Records to process:
BEGIN

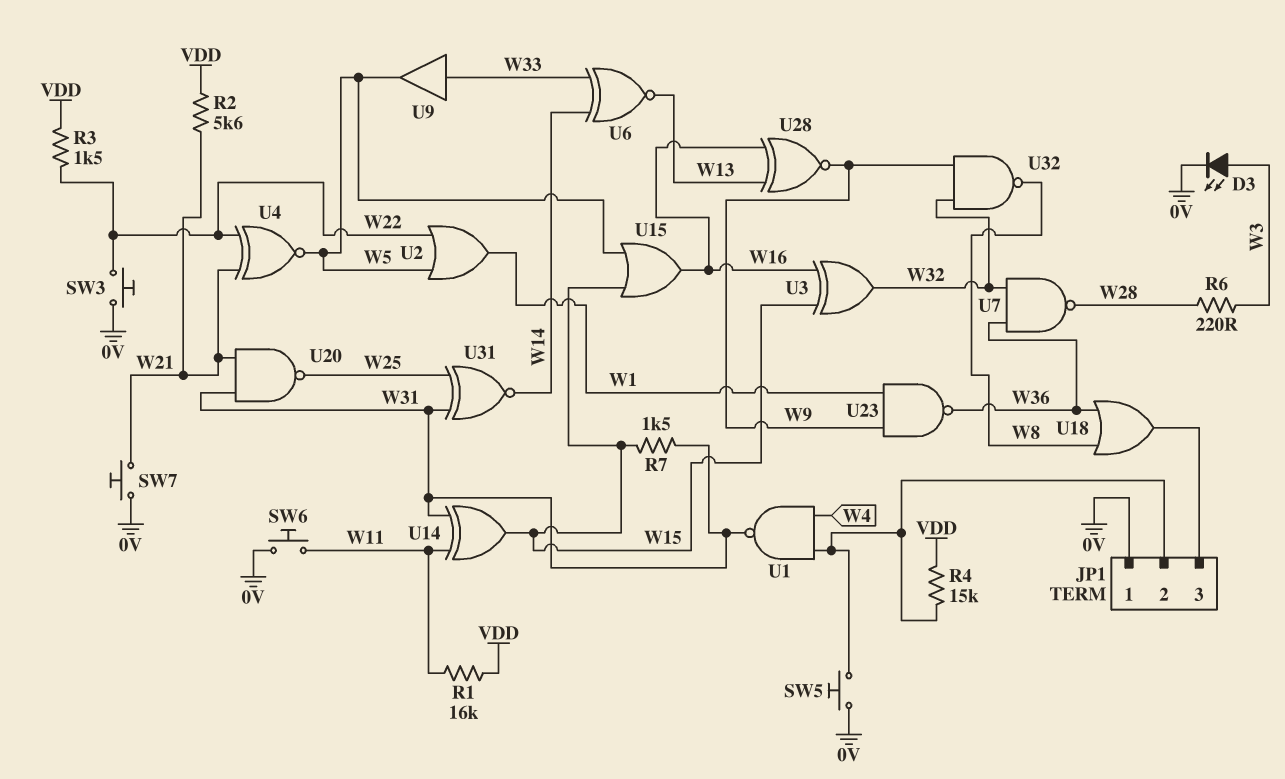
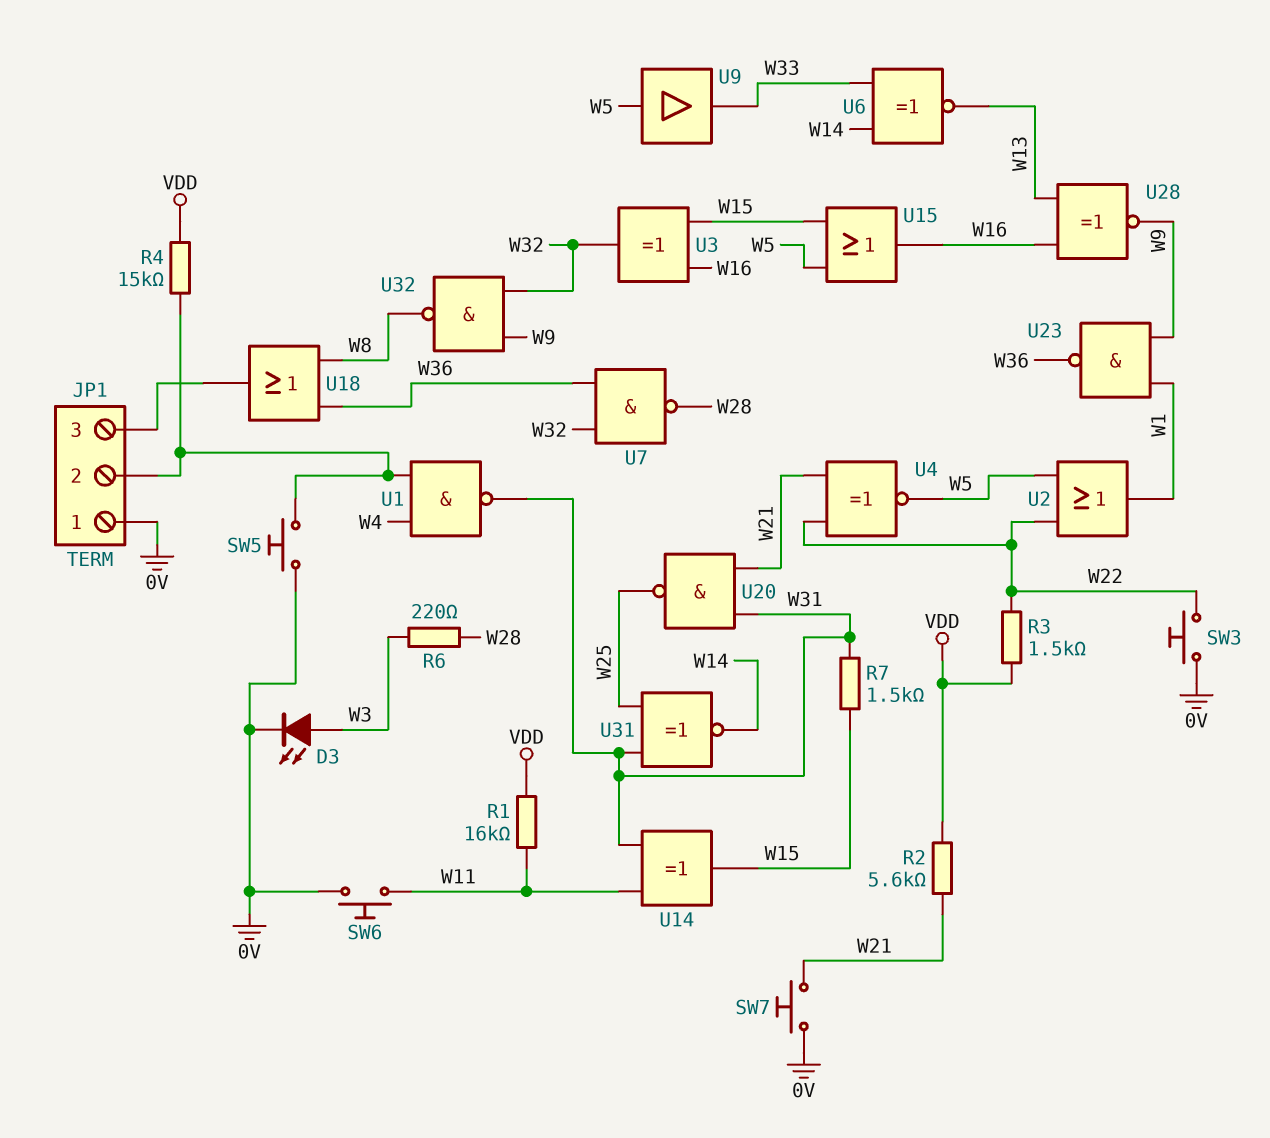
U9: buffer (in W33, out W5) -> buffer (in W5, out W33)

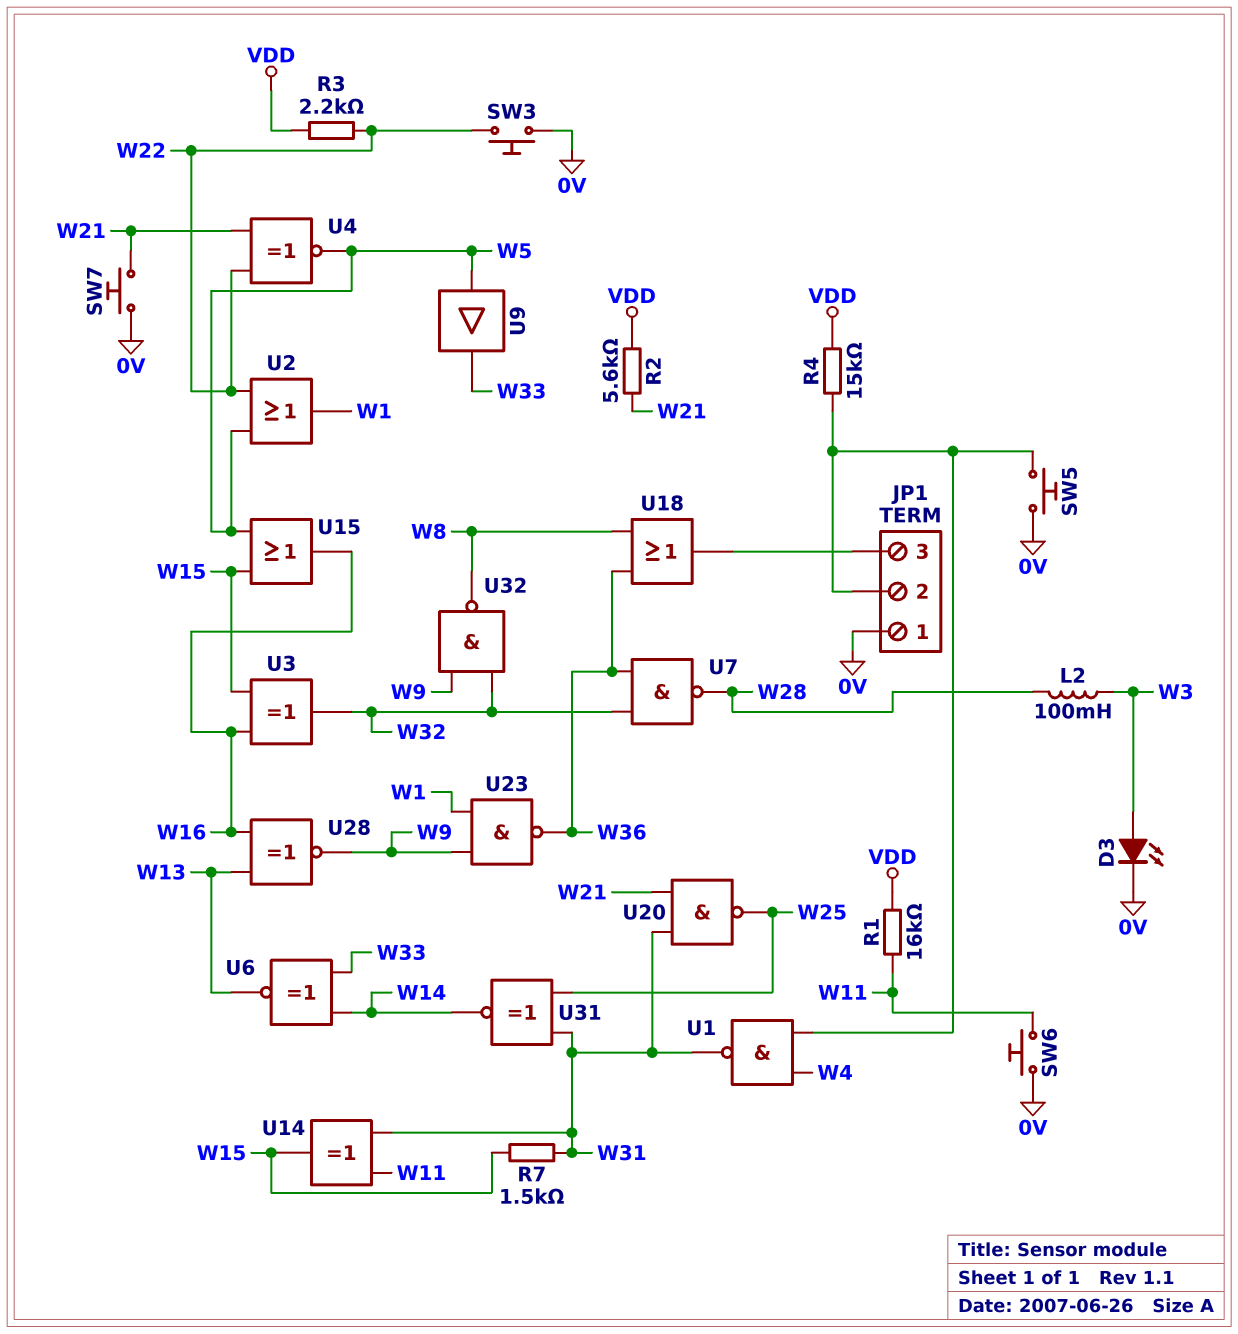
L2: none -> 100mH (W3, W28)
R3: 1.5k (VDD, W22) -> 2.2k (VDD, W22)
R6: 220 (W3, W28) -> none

END
BEGIN

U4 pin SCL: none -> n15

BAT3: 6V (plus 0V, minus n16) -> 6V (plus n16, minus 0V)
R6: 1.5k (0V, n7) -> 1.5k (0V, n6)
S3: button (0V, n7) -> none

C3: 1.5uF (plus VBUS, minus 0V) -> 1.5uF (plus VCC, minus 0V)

END

What you will do: Above are the entries. Copy exactly the part that opens with the line containing "U4 pin SCL: none -> n15" and closes with the line containing "C3: 1.5uF (plus", and no more.

Task solution:
U4 pin SCL: none -> n15

BAT3: 6V (plus 0V, minus n16) -> 6V (plus n16, minus 0V)
R6: 1.5k (0V, n7) -> 1.5k (0V, n6)
S3: button (0V, n7) -> none

C3: 1.5uF (plus VBUS, minus 0V) -> 1.5uF (plus VCC, minus 0V)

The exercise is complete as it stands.